____ Records for this task

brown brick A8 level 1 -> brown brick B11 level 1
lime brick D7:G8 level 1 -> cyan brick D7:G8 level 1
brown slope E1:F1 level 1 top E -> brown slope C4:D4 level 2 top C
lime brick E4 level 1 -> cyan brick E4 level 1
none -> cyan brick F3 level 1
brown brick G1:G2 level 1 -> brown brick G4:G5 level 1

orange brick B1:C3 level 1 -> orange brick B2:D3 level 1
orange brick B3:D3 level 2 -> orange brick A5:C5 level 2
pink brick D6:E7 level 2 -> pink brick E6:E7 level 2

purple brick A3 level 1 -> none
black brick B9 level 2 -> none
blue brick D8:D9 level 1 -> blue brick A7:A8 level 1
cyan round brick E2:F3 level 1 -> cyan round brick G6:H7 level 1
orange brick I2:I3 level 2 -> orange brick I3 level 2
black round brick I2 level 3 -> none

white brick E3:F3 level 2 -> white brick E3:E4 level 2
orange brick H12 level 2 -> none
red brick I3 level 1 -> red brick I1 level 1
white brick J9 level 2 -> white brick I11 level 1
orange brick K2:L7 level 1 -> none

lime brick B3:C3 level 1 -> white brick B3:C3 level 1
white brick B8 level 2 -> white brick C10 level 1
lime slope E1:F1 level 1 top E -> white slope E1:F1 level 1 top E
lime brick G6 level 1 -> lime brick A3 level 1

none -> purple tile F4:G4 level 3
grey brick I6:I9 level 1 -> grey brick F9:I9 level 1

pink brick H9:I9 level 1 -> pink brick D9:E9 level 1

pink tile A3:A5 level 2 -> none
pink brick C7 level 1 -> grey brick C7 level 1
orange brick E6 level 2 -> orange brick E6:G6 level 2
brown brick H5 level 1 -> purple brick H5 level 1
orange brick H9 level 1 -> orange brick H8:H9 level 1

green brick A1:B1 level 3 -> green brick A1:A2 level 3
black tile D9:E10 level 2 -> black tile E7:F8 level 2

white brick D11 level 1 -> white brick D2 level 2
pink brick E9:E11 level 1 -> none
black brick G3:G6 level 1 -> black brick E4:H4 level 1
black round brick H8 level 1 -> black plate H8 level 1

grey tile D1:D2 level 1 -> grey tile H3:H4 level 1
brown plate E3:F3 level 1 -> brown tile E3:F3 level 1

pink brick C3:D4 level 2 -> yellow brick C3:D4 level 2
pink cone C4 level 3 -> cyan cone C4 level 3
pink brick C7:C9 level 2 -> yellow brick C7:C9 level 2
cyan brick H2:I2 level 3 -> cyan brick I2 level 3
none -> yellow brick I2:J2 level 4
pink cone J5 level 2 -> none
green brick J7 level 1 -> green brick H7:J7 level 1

________

Write out exactly the lines above between the line with "purple brick A3 level 1 -> none" and the line with "red brick I3 level 1 -> red brick I1 level 1", inclusive, and nothing beyond them.

» The completed task
purple brick A3 level 1 -> none
black brick B9 level 2 -> none
blue brick D8:D9 level 1 -> blue brick A7:A8 level 1
cyan round brick E2:F3 level 1 -> cyan round brick G6:H7 level 1
orange brick I2:I3 level 2 -> orange brick I3 level 2
black round brick I2 level 3 -> none

white brick E3:F3 level 2 -> white brick E3:E4 level 2
orange brick H12 level 2 -> none
red brick I3 level 1 -> red brick I1 level 1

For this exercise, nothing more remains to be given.